Work order:
Scan the data below. Pull out each line where "biały" occurs.

___ Data segment ___

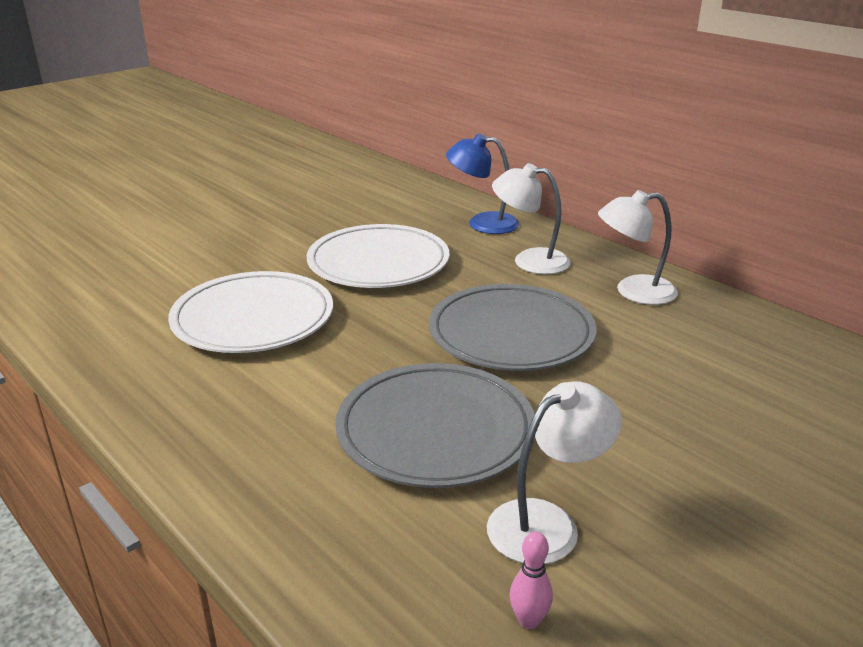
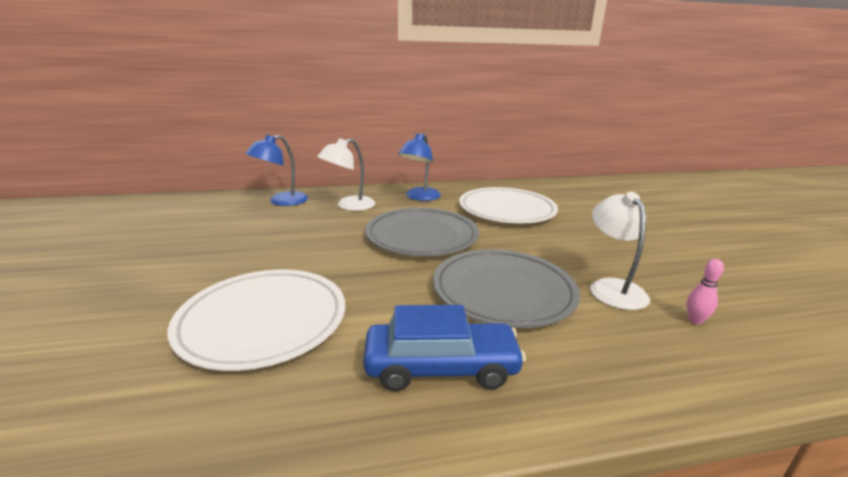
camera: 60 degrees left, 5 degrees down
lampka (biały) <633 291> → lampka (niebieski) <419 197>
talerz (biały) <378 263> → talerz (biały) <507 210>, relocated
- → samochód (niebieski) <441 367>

___

Response area:
lampka (biały) <633 291> → lampka (niebieski) <419 197>
talerz (biały) <378 263> → talerz (biały) <507 210>, relocated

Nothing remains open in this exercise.